-- What to do --
Find the line that contains "none -> orange brick G11 level 2" in the entries below. Output it and each later line exactly, and nothing else.

-- Records for this task --
:::
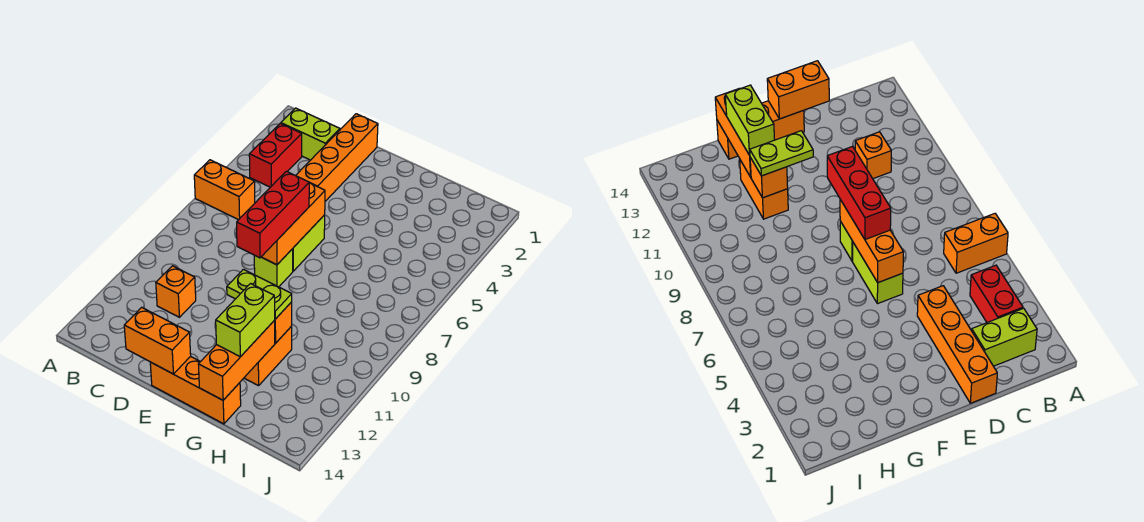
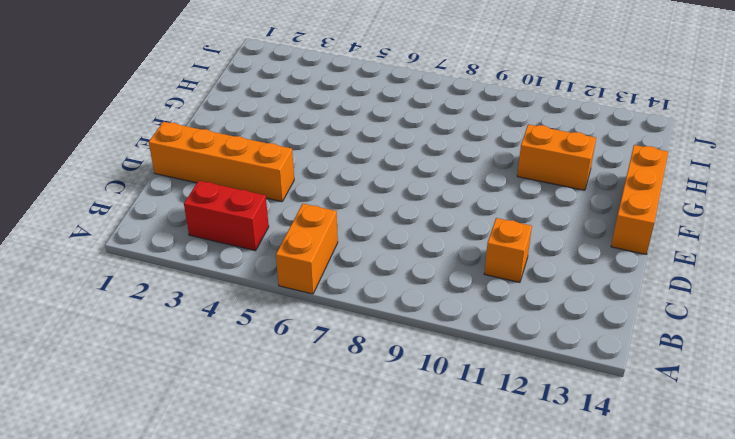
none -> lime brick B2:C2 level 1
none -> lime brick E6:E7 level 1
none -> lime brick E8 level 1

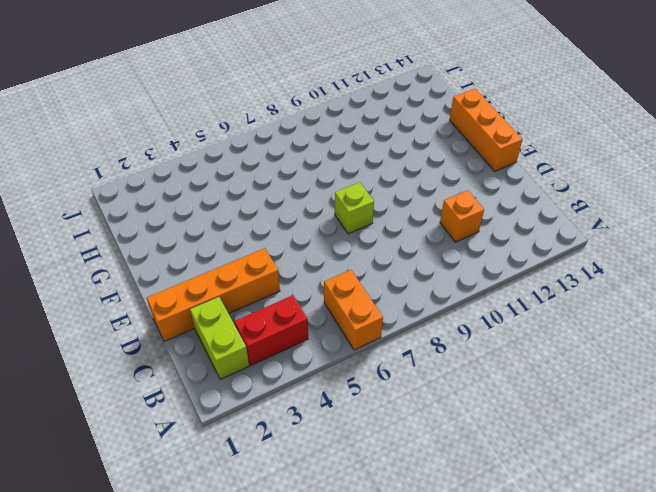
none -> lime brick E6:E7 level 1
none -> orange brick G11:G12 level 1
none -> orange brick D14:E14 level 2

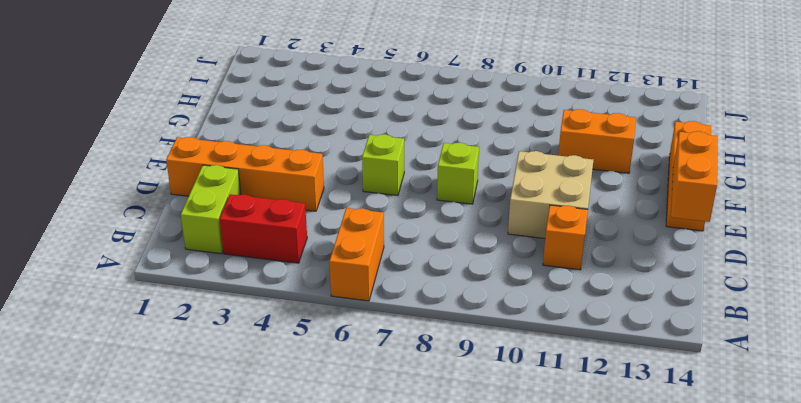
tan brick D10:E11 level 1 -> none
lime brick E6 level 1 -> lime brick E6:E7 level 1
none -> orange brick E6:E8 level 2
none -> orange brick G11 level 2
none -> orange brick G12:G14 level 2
:::
-- Response area --
none -> orange brick G11 level 2
none -> orange brick G12:G14 level 2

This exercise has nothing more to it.